[Material provided Boundary: Start]

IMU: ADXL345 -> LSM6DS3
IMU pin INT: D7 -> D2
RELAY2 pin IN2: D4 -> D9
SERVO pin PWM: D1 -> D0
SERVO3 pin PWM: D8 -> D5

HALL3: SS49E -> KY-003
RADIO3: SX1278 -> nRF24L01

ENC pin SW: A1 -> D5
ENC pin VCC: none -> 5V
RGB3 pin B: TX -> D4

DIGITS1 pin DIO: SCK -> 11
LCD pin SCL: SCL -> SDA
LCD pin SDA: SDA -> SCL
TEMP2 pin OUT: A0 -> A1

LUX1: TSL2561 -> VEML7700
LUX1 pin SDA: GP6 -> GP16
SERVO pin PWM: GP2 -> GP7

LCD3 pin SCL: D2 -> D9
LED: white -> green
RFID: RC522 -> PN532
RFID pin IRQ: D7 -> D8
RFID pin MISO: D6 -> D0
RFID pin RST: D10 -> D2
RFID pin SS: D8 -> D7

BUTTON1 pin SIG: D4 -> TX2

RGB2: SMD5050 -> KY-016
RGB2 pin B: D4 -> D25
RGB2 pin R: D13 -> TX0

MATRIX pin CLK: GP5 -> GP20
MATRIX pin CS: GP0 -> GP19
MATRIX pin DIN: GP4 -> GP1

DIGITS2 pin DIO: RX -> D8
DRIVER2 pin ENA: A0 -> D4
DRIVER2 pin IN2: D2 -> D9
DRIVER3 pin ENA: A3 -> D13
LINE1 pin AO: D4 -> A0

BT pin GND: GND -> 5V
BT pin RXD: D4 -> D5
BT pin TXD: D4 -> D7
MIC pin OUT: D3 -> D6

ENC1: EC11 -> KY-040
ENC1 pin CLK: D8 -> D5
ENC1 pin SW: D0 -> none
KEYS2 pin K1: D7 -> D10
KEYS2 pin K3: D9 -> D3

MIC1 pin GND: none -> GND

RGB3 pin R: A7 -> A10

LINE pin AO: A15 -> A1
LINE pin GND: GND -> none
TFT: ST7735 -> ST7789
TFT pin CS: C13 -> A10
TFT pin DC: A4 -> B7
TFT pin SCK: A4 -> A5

[Material provided Boundary: End]

[What you need to do]
Working through the records above, establish how many lines contain the string "MATRIX", and reply with the number by itself.

[Finished exercise]
3